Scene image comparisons
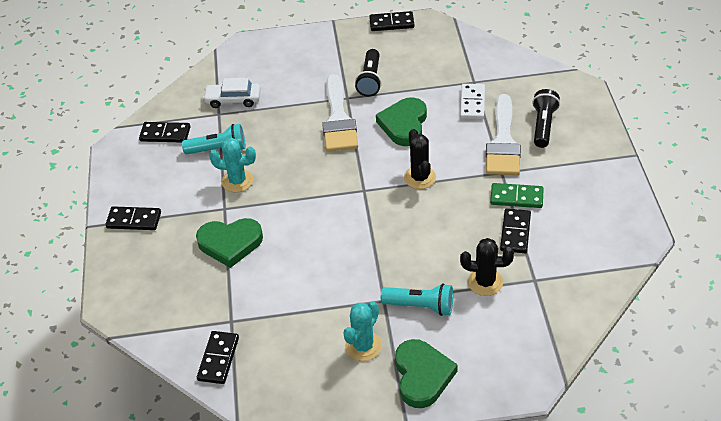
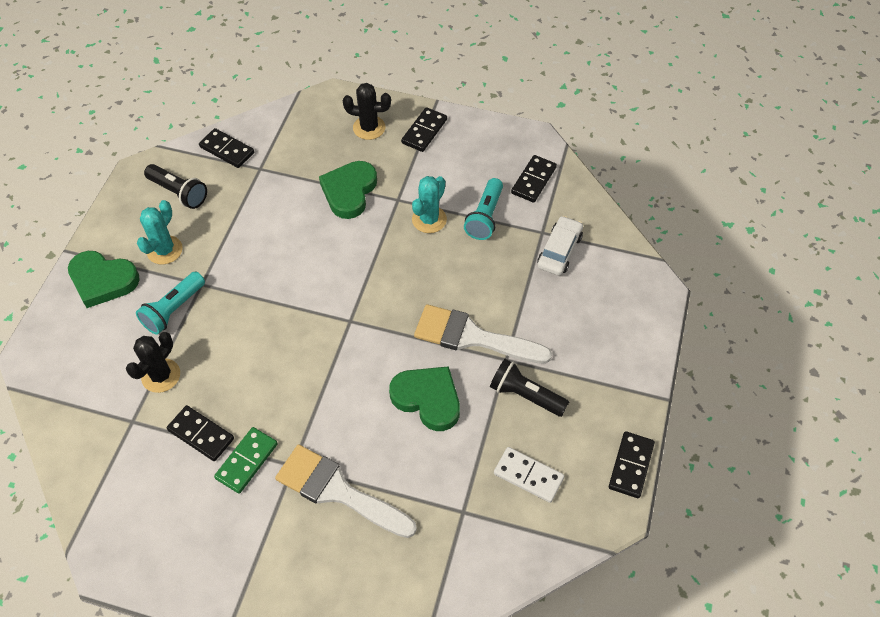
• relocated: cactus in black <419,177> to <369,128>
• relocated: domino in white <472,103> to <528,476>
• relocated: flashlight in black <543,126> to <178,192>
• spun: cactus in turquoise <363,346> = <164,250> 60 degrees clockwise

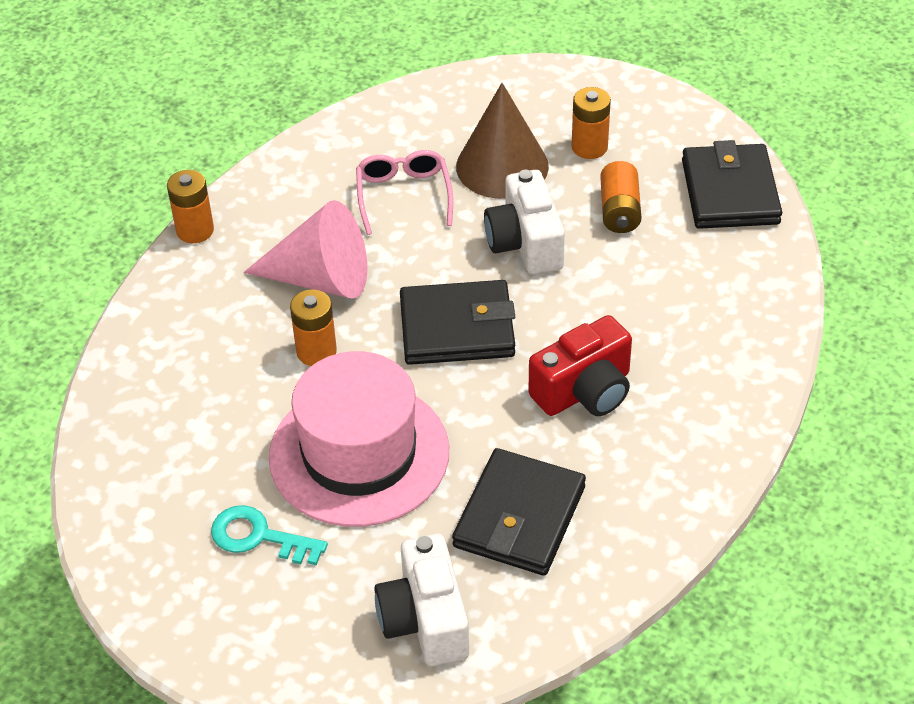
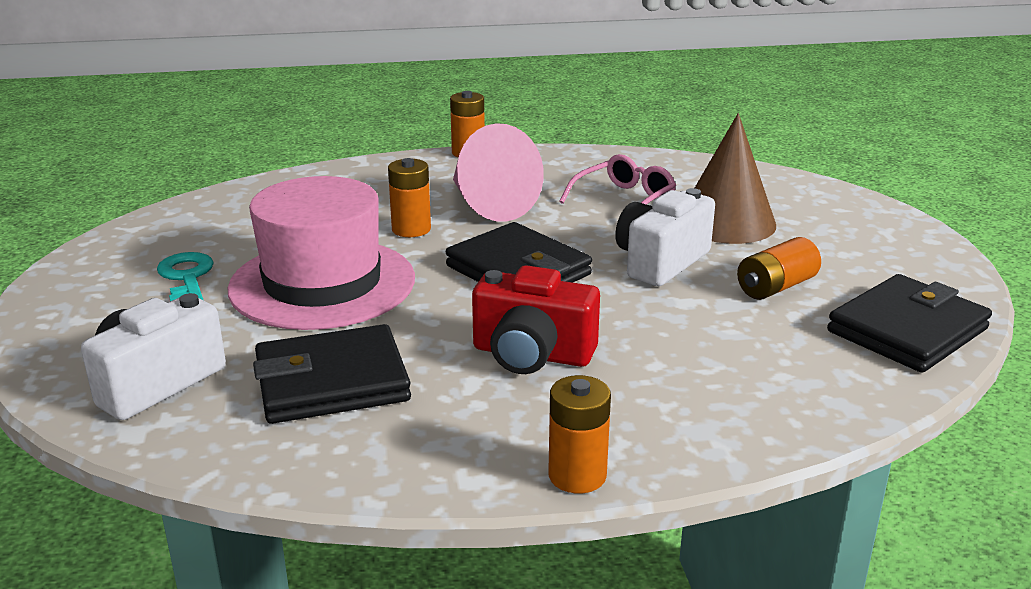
• relocated: battery in orange <589,147> to <577,475>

> [Problem]: Write out the data above exactly, minus any images.

> [Written answer]:
• relocated: cactus in black <419,177> to <369,128>
• relocated: domino in white <472,103> to <528,476>
• relocated: flashlight in black <543,126> to <178,192>
• spun: cactus in turquoise <363,346> = <164,250> 60 degrees clockwise

• relocated: battery in orange <589,147> to <577,475>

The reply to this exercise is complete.